EXERCISE AIM
Word for word, restate the lines of the data below between those holding "camera: 95 degrees left, 5 degrees down" and "black light bulb [568,100,641,143]", inclusive; pictures do not belong in the copy.

SOURCE INFORMATION
+-------+

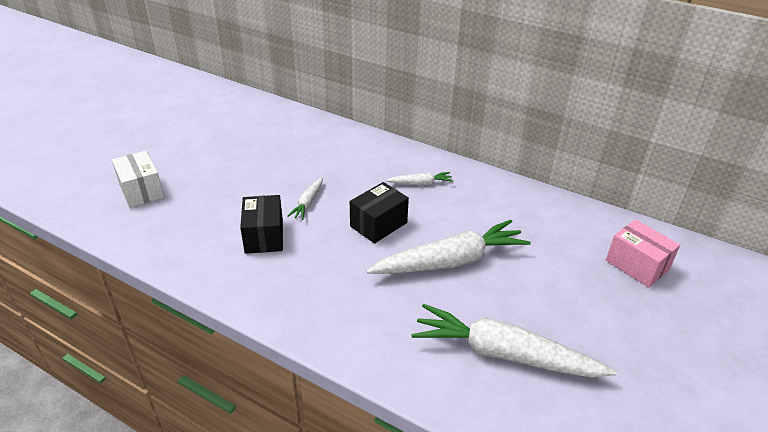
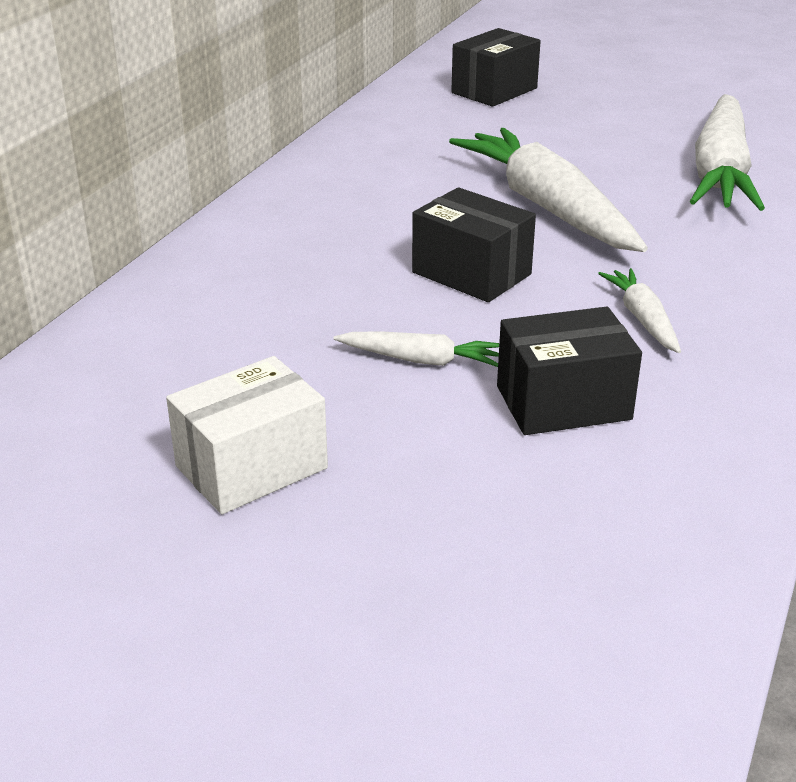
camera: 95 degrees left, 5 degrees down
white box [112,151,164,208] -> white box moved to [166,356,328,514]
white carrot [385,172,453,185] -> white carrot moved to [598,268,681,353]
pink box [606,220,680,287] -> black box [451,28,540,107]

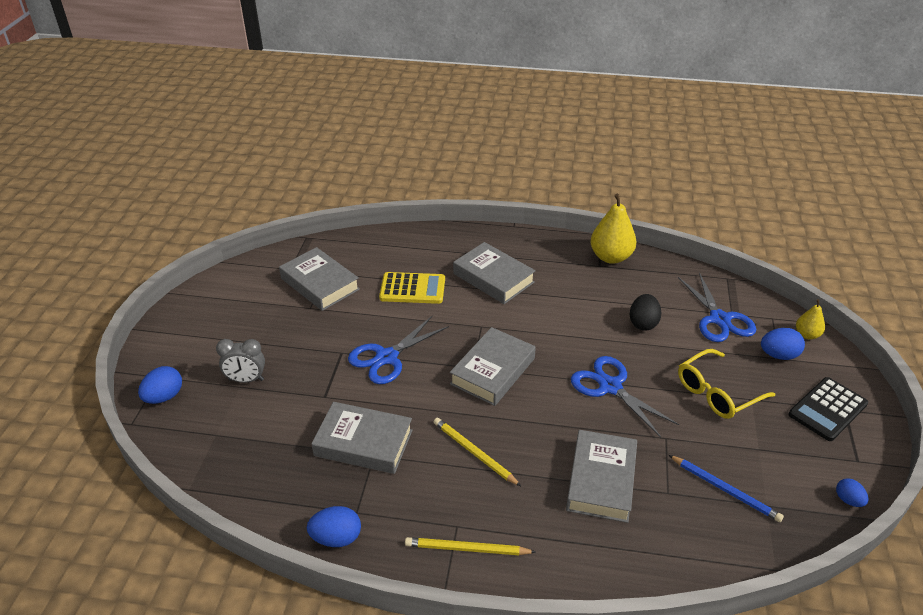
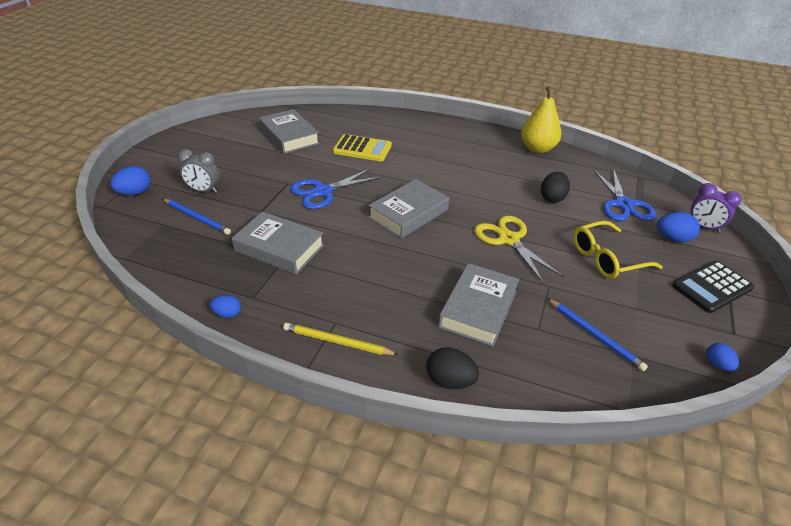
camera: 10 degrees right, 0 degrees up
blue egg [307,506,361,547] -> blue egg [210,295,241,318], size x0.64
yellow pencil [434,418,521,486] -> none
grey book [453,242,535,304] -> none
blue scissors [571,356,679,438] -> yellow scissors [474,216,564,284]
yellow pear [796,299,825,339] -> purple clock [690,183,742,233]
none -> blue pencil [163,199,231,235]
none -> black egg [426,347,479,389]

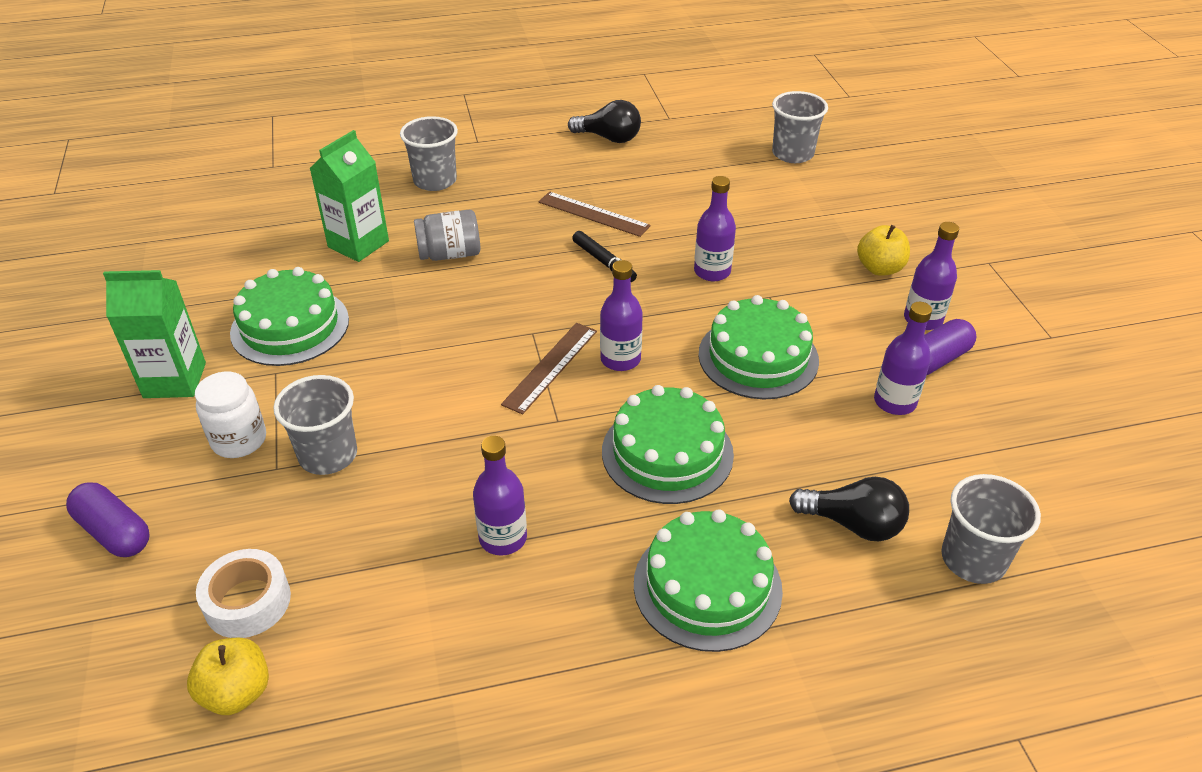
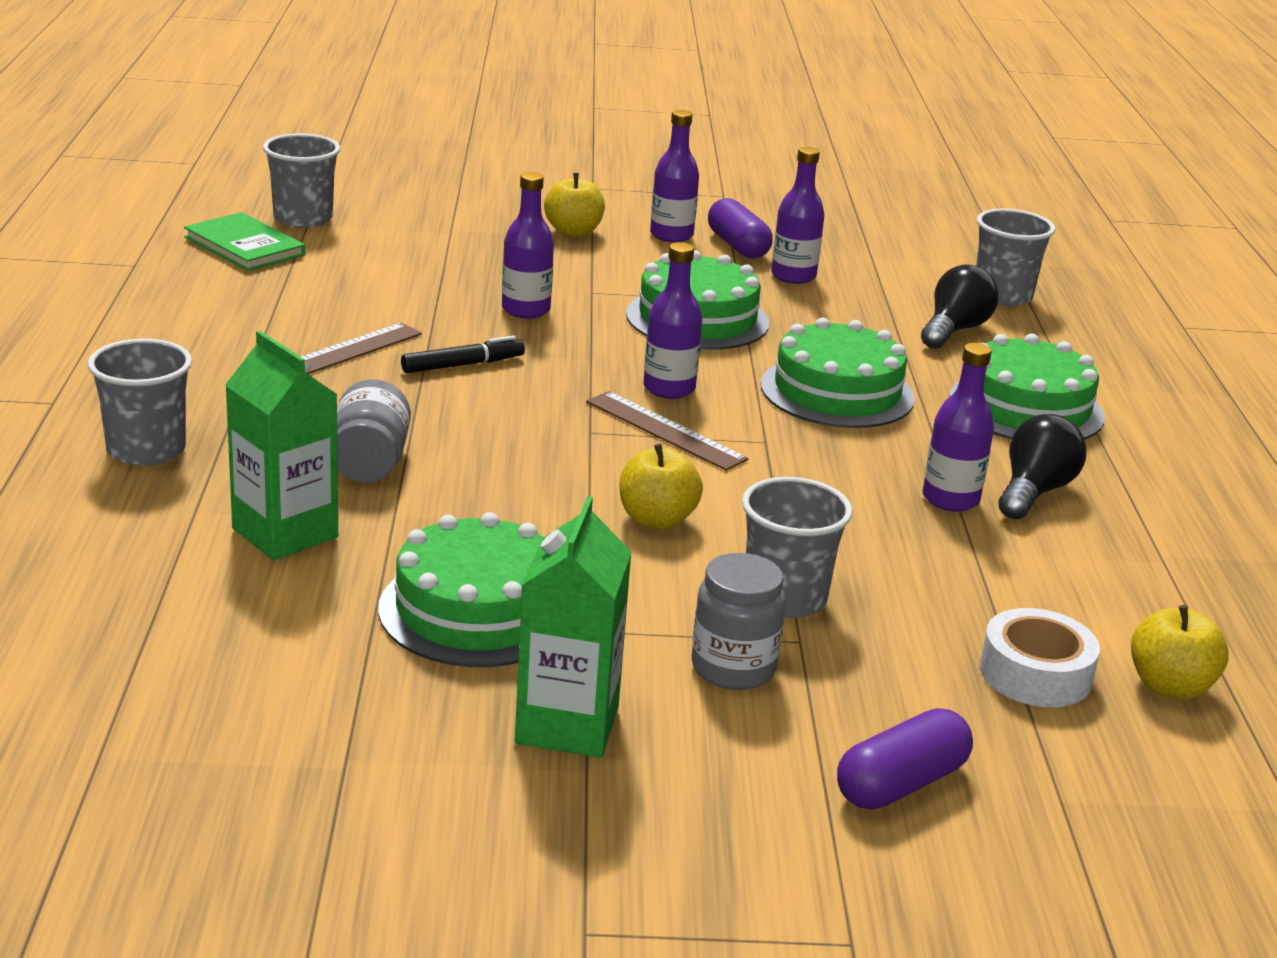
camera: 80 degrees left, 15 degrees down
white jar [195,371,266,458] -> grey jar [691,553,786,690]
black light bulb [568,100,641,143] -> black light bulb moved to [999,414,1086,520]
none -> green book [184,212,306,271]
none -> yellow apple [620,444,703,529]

+-------+

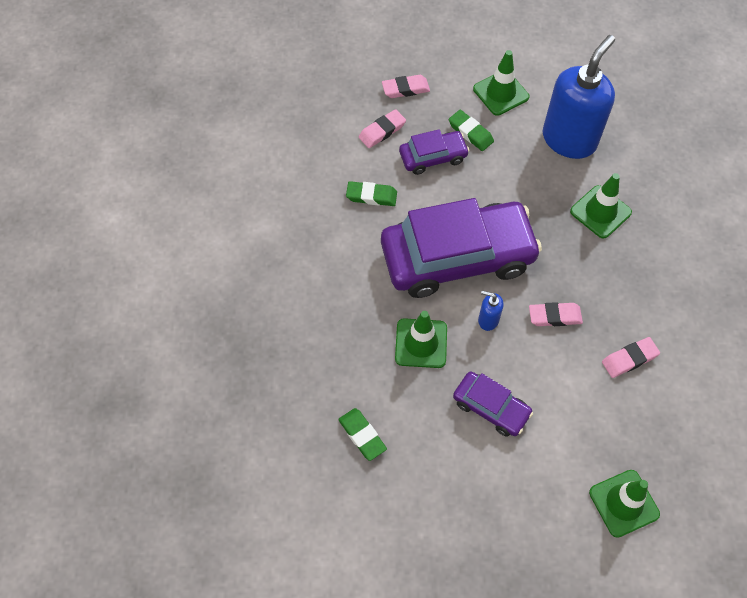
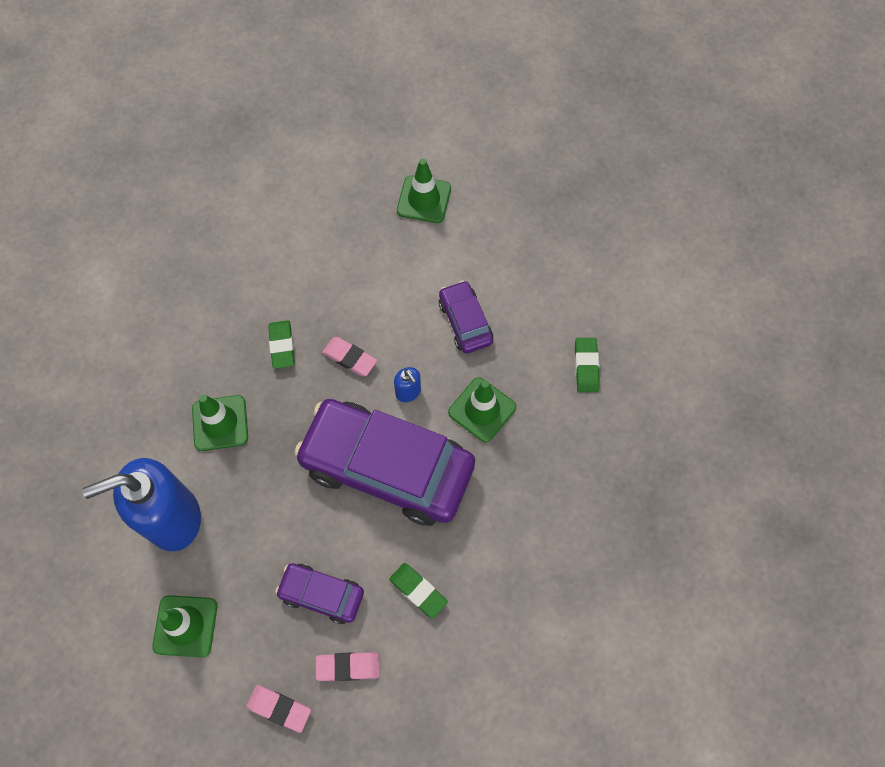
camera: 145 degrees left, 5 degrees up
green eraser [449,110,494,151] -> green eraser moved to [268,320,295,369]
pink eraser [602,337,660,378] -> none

+-------+

TASK RESPONSE
camera: 95 degrees left, 5 degrees down
white box [112,151,164,208] -> white box moved to [166,356,328,514]
white carrot [385,172,453,185] -> white carrot moved to [598,268,681,353]
pink box [606,220,680,287] -> black box [451,28,540,107]

camera: 10 degrees right, 0 degrees up
blue egg [307,506,361,547] -> blue egg [210,295,241,318], size x0.64
yellow pencil [434,418,521,486] -> none
grey book [453,242,535,304] -> none
blue scissors [571,356,679,438] -> yellow scissors [474,216,564,284]
yellow pear [796,299,825,339] -> purple clock [690,183,742,233]
none -> blue pencil [163,199,231,235]
none -> black egg [426,347,479,389]

camera: 80 degrees left, 15 degrees down
white jar [195,371,266,458] -> grey jar [691,553,786,690]
black light bulb [568,100,641,143] -> black light bulb moved to [999,414,1086,520]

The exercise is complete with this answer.